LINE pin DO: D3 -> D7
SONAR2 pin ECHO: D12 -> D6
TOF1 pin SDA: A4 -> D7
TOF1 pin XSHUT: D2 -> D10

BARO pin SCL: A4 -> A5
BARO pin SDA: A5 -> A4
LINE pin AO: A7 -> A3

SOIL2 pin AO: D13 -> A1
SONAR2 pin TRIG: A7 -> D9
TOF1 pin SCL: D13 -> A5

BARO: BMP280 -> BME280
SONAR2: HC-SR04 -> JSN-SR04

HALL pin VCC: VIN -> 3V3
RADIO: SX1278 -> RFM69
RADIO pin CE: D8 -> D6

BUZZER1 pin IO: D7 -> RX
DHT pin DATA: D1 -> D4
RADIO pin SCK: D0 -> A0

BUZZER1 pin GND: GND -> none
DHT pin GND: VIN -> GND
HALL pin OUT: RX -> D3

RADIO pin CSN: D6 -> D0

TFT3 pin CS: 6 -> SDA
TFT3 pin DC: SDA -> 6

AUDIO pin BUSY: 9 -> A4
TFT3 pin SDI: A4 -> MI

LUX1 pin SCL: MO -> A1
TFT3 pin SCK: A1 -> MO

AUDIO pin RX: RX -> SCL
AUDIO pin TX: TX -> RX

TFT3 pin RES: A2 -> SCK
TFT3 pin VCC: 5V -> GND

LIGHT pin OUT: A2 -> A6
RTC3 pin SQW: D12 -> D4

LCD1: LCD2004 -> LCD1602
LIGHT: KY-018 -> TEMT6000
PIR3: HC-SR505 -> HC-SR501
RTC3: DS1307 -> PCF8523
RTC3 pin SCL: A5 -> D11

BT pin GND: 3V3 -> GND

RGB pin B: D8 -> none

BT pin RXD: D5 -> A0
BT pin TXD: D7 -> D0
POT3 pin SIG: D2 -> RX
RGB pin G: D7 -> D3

□ □ □ □ □

Your assignment:
Retype the records above exactly as they appear.

Solution for this task:
LINE pin DO: D3 -> D7
SONAR2 pin ECHO: D12 -> D6
TOF1 pin SDA: A4 -> D7
TOF1 pin XSHUT: D2 -> D10

BARO pin SCL: A4 -> A5
BARO pin SDA: A5 -> A4
LINE pin AO: A7 -> A3

SOIL2 pin AO: D13 -> A1
SONAR2 pin TRIG: A7 -> D9
TOF1 pin SCL: D13 -> A5

BARO: BMP280 -> BME280
SONAR2: HC-SR04 -> JSN-SR04

HALL pin VCC: VIN -> 3V3
RADIO: SX1278 -> RFM69
RADIO pin CE: D8 -> D6

BUZZER1 pin IO: D7 -> RX
DHT pin DATA: D1 -> D4
RADIO pin SCK: D0 -> A0

BUZZER1 pin GND: GND -> none
DHT pin GND: VIN -> GND
HALL pin OUT: RX -> D3

RADIO pin CSN: D6 -> D0

TFT3 pin CS: 6 -> SDA
TFT3 pin DC: SDA -> 6

AUDIO pin BUSY: 9 -> A4
TFT3 pin SDI: A4 -> MI

LUX1 pin SCL: MO -> A1
TFT3 pin SCK: A1 -> MO

AUDIO pin RX: RX -> SCL
AUDIO pin TX: TX -> RX

TFT3 pin RES: A2 -> SCK
TFT3 pin VCC: 5V -> GND

LIGHT pin OUT: A2 -> A6
RTC3 pin SQW: D12 -> D4

LCD1: LCD2004 -> LCD1602
LIGHT: KY-018 -> TEMT6000
PIR3: HC-SR505 -> HC-SR501
RTC3: DS1307 -> PCF8523
RTC3 pin SCL: A5 -> D11

BT pin GND: 3V3 -> GND

RGB pin B: D8 -> none

BT pin RXD: D5 -> A0
BT pin TXD: D7 -> D0
POT3 pin SIG: D2 -> RX
RGB pin G: D7 -> D3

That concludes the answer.